# Work to be completed:
Copy every record below exactly as written, but leave out the pictures.

Listed entries START

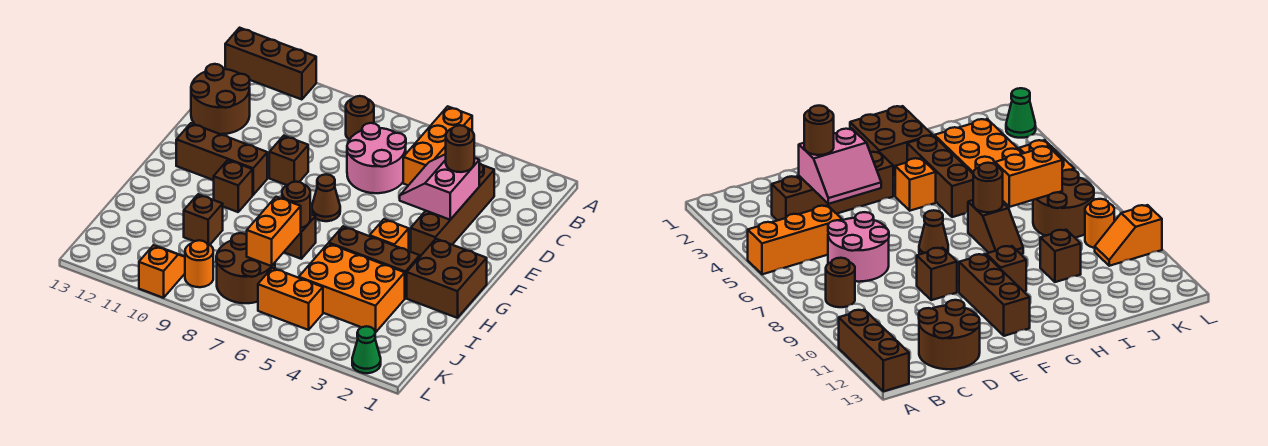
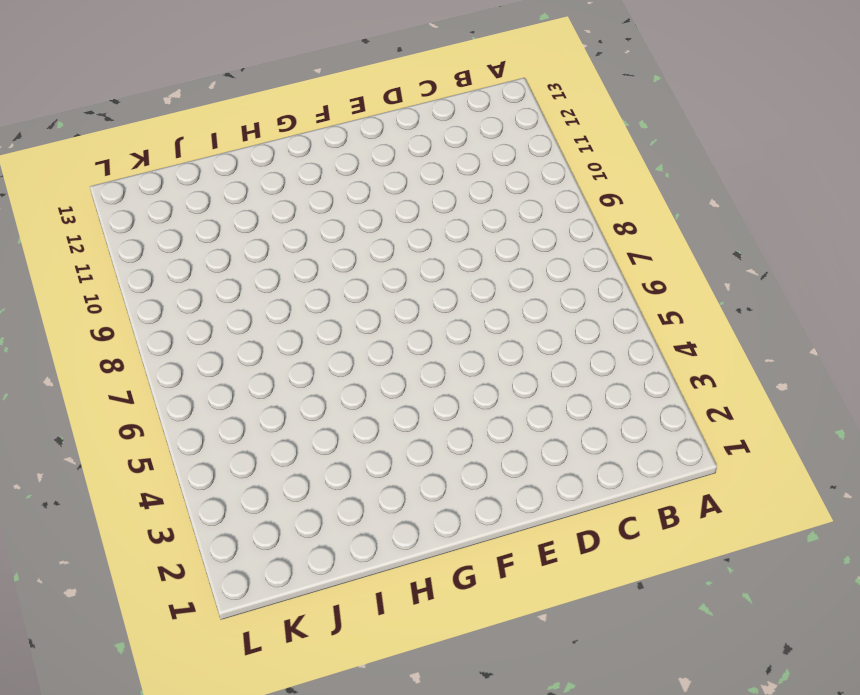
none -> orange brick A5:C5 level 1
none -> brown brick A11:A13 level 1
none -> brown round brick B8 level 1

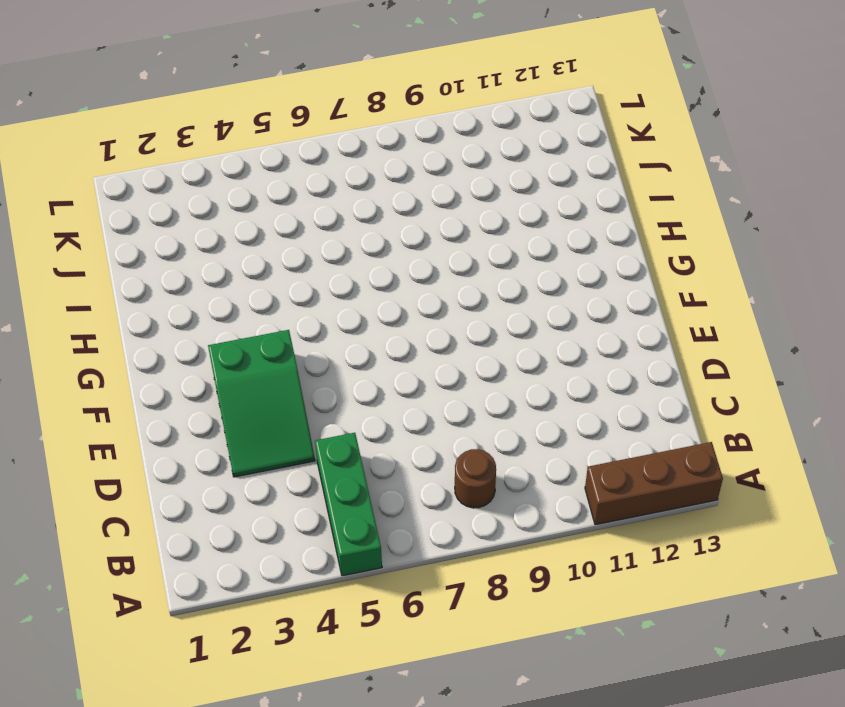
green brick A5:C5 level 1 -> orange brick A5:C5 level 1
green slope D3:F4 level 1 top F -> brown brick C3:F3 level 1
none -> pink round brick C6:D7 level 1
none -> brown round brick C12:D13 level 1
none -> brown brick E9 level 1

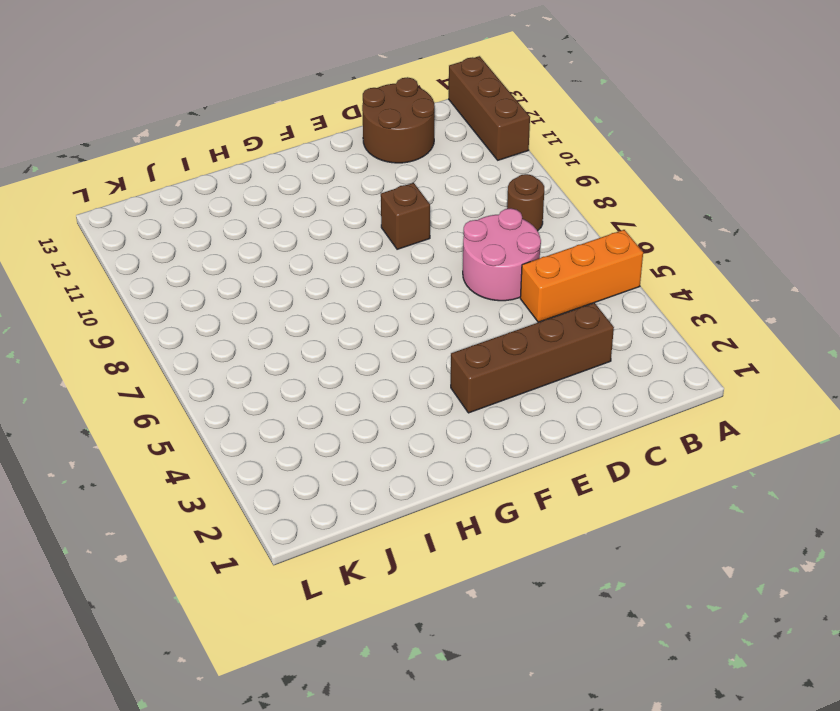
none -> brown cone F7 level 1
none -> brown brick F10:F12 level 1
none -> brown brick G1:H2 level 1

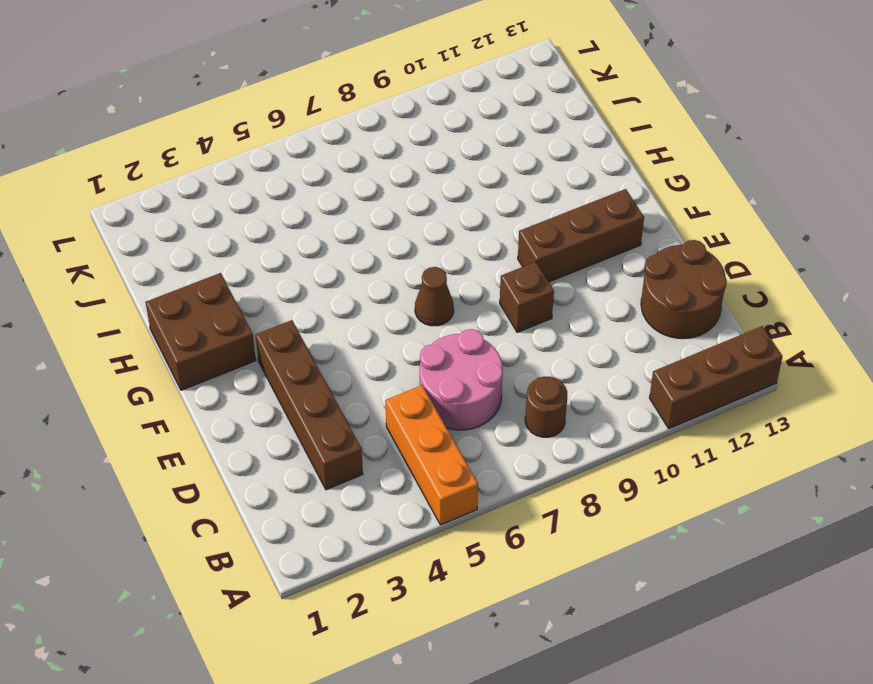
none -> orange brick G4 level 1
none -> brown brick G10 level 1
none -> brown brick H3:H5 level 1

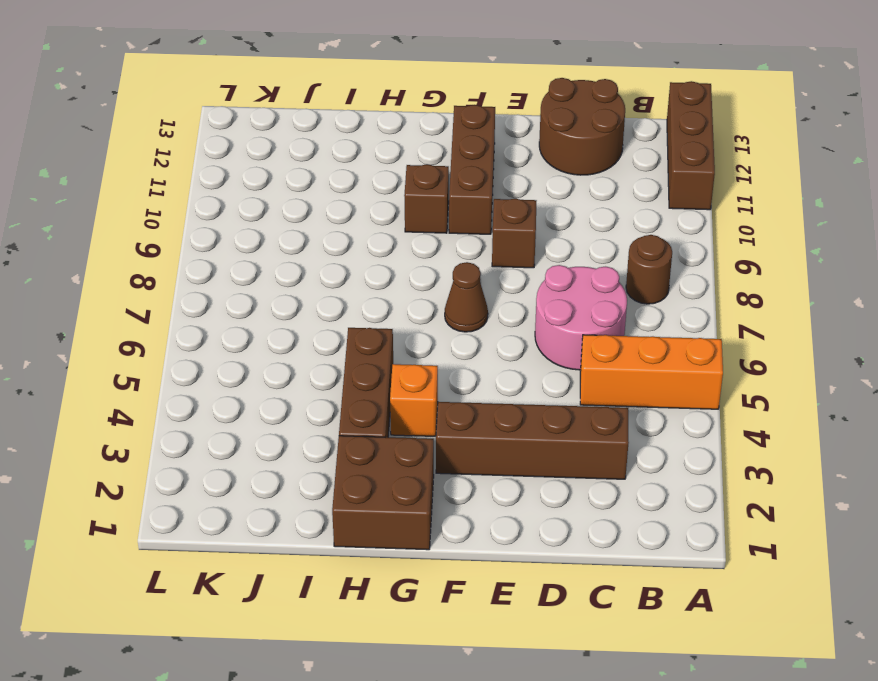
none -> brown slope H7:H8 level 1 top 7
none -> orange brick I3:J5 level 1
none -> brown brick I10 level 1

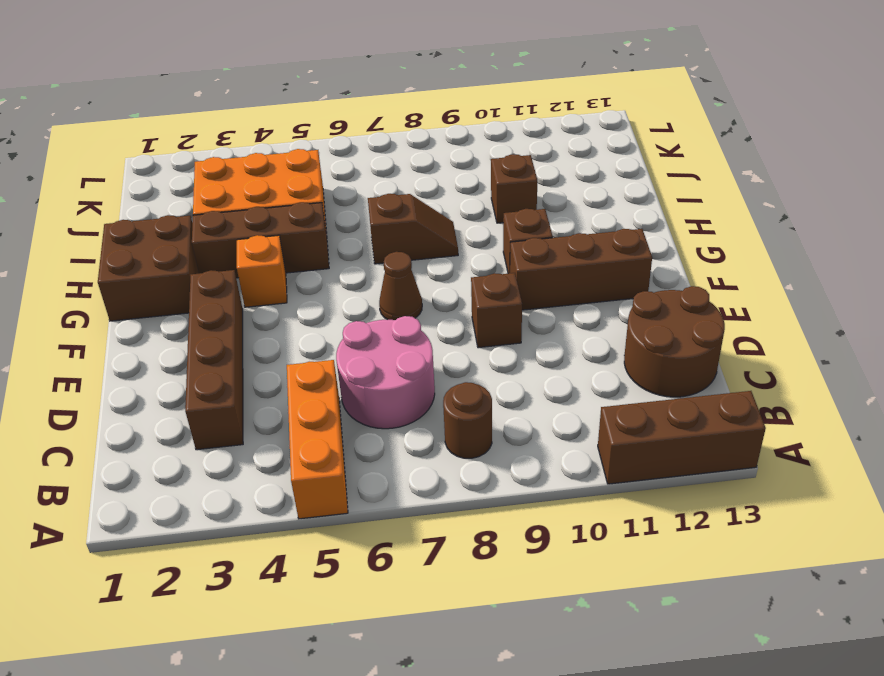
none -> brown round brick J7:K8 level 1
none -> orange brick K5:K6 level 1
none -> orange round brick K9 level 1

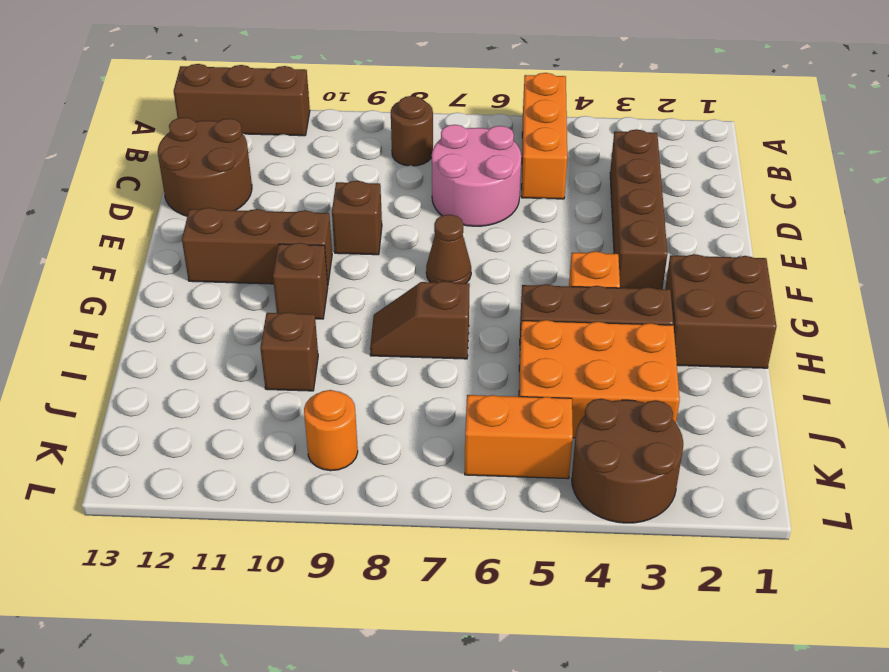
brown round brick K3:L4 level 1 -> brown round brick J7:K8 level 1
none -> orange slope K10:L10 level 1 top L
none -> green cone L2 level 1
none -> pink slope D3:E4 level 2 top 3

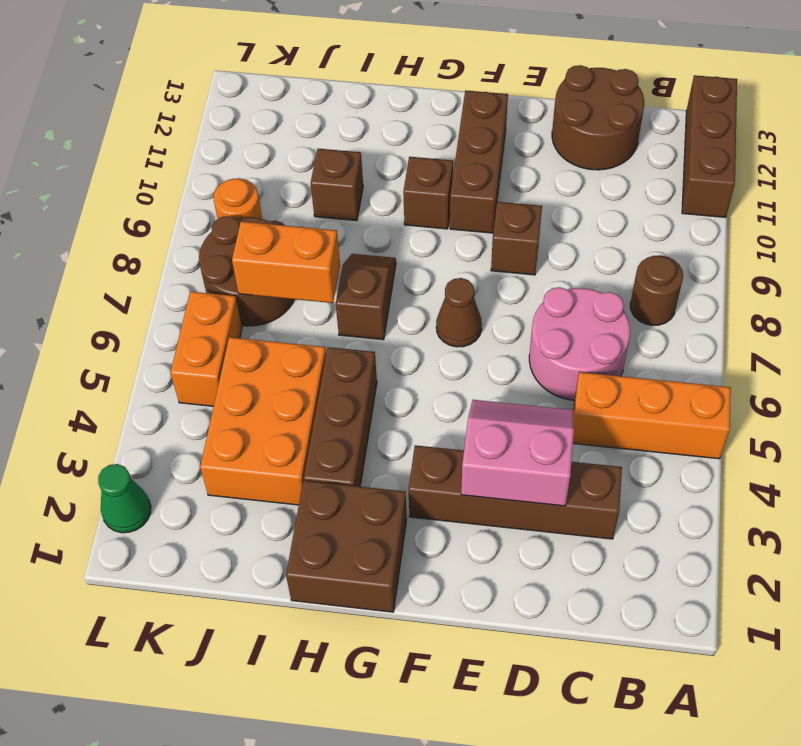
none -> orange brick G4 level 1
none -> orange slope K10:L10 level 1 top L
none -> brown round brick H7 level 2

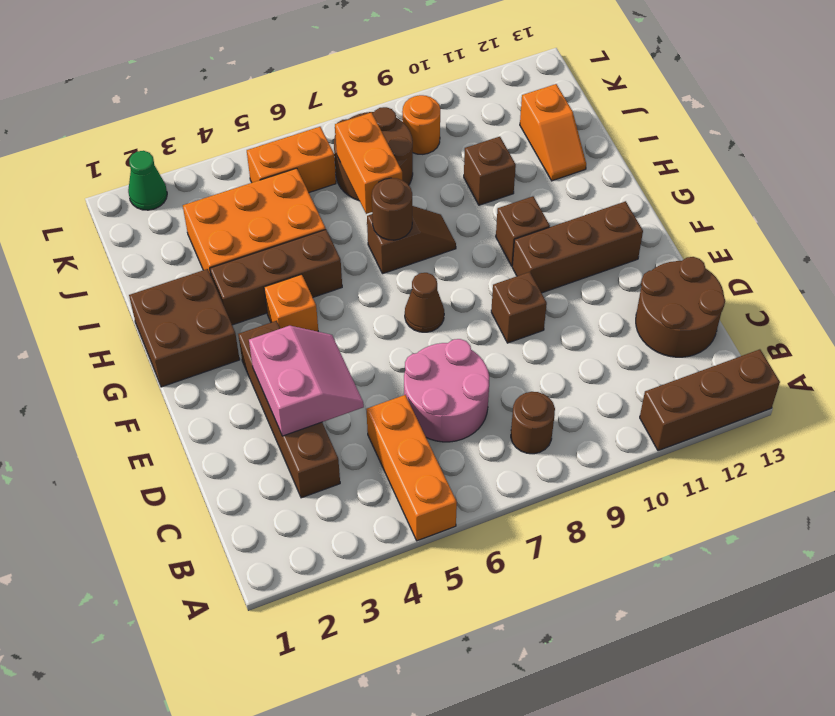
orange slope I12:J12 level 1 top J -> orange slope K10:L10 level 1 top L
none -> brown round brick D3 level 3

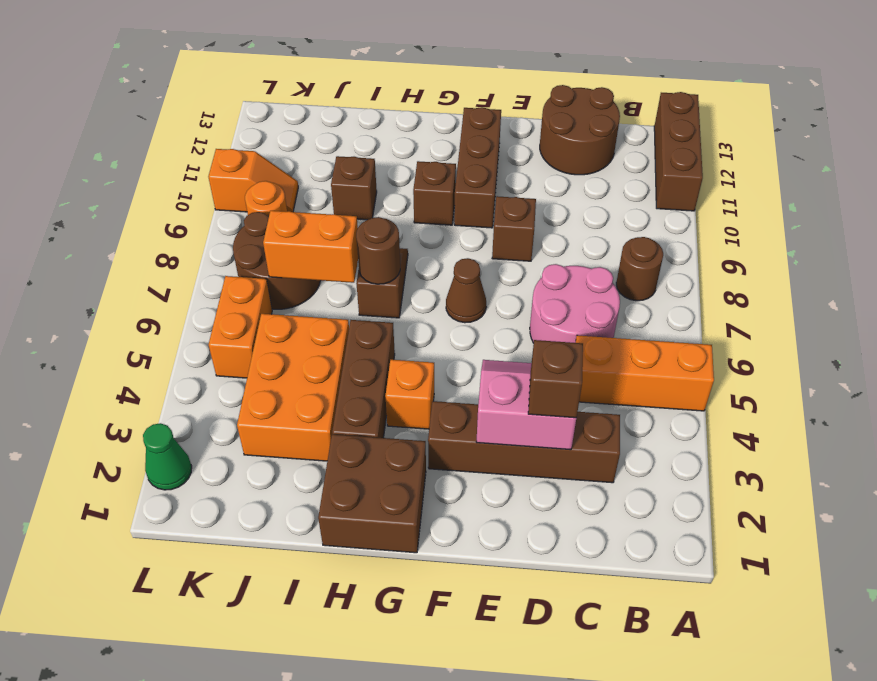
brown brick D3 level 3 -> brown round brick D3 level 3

Listed entries END

# Result:
none -> orange brick A5:C5 level 1
none -> brown brick A11:A13 level 1
none -> brown round brick B8 level 1

green brick A5:C5 level 1 -> orange brick A5:C5 level 1
green slope D3:F4 level 1 top F -> brown brick C3:F3 level 1
none -> pink round brick C6:D7 level 1
none -> brown round brick C12:D13 level 1
none -> brown brick E9 level 1

none -> brown cone F7 level 1
none -> brown brick F10:F12 level 1
none -> brown brick G1:H2 level 1

none -> orange brick G4 level 1
none -> brown brick G10 level 1
none -> brown brick H3:H5 level 1

none -> brown slope H7:H8 level 1 top 7
none -> orange brick I3:J5 level 1
none -> brown brick I10 level 1

none -> brown round brick J7:K8 level 1
none -> orange brick K5:K6 level 1
none -> orange round brick K9 level 1

brown round brick K3:L4 level 1 -> brown round brick J7:K8 level 1
none -> orange slope K10:L10 level 1 top L
none -> green cone L2 level 1
none -> pink slope D3:E4 level 2 top 3

none -> orange brick G4 level 1
none -> orange slope K10:L10 level 1 top L
none -> brown round brick H7 level 2

orange slope I12:J12 level 1 top J -> orange slope K10:L10 level 1 top L
none -> brown round brick D3 level 3

brown brick D3 level 3 -> brown round brick D3 level 3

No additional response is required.